**Exercise goal**
The reply should reproduce every line of the data below word for word, minus any images.

**Source data**

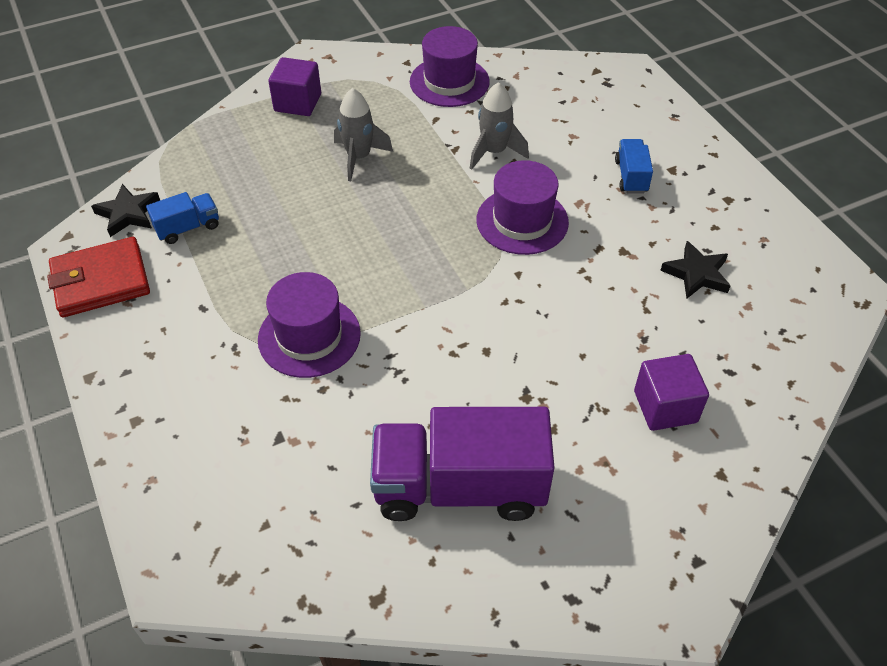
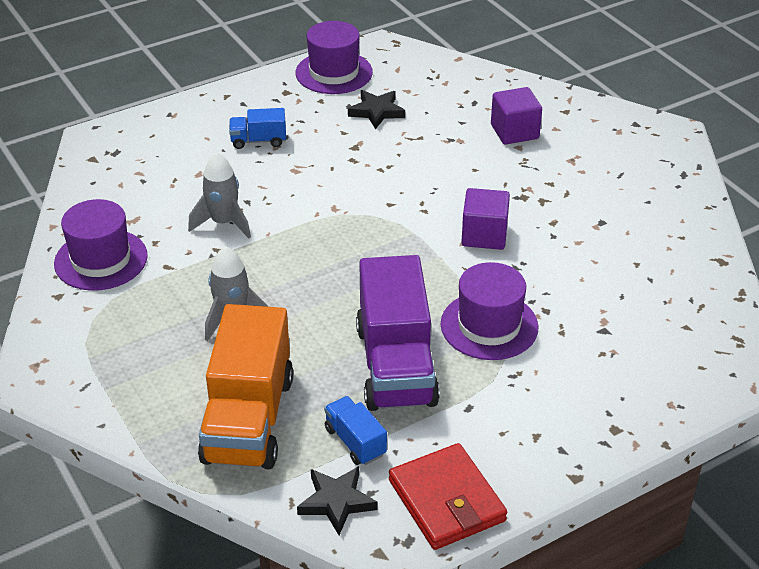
camera: 95 degrees left, 10 degrees down
(235, 166) = (248, 419): none -> orange truck
(298, 103) = (130, 381): purple cube -> purple cube (484, 235)
(459, 486) = (616, 227): purple truck -> purple truck (395, 365)
(522, 221) = (323, 203): purple hat -> purple hat (334, 73)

**Response below**
camera: 95 degrees left, 10 degrees down
(235, 166) = (248, 419): none -> orange truck
(298, 103) = (130, 381): purple cube -> purple cube (484, 235)
(459, 486) = (616, 227): purple truck -> purple truck (395, 365)
(522, 221) = (323, 203): purple hat -> purple hat (334, 73)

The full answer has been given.